• **About this exercise**
Copy each line of the entries that contains the word "moved".

• **Data for analysis**
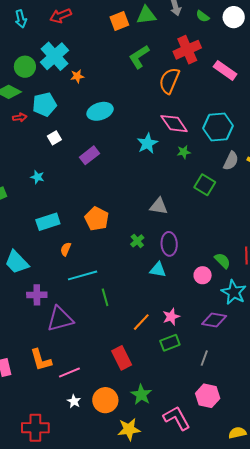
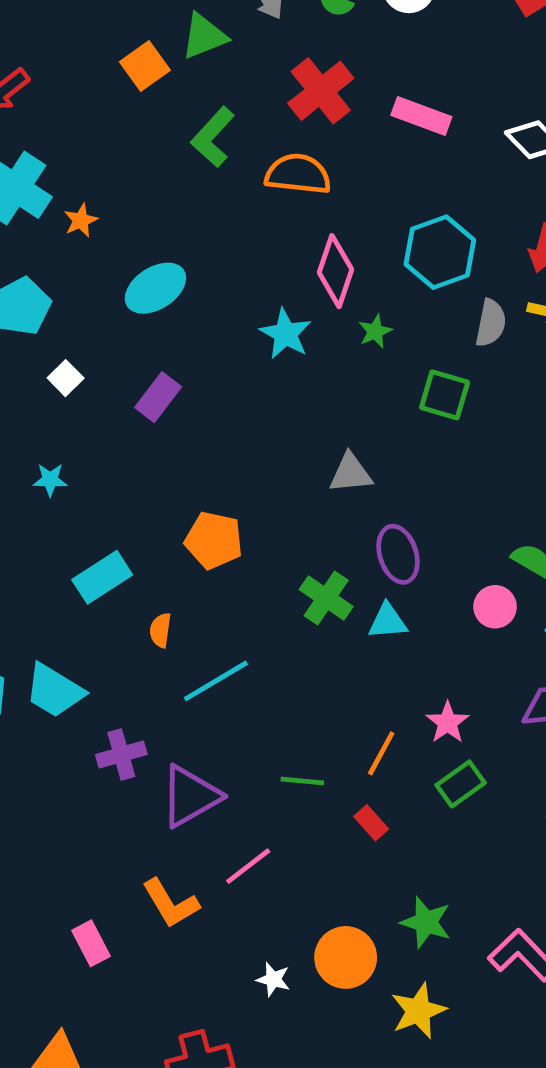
orange semicircle: (169, 81) -> (298, 174), turned 88
pink diamond: (174, 124) -> (335, 271), turned 68
green cross: (137, 241) -> (326, 598), moved, size x1.5
green line: (105, 297) -> (302, 781), moved, turned -54
red rectangle: (122, 358) -> (371, 823), moved, size x0.6
pink line: (69, 373) -> (248, 866), moved

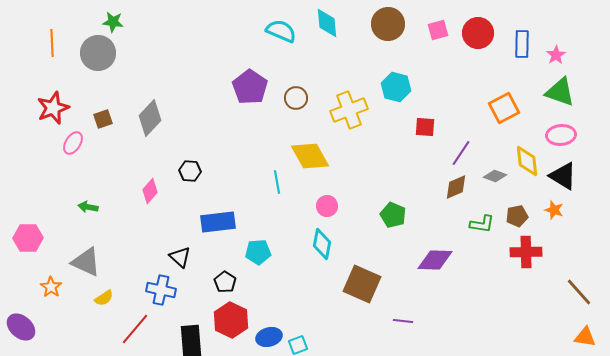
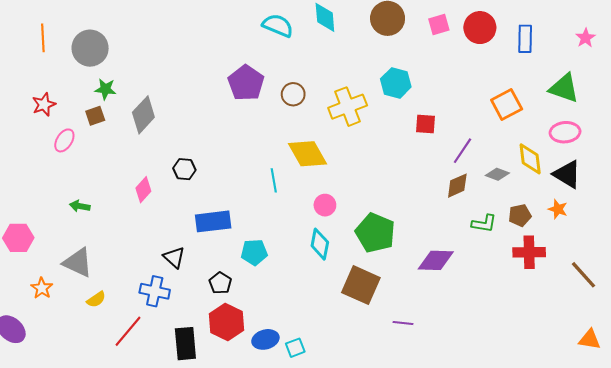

• **Response**
green cross: (137, 241) -> (326, 598), moved, size x1.5
green line: (105, 297) -> (302, 781), moved, turned -54
red rectangle: (122, 358) -> (371, 823), moved, size x0.6
pink line: (69, 373) -> (248, 866), moved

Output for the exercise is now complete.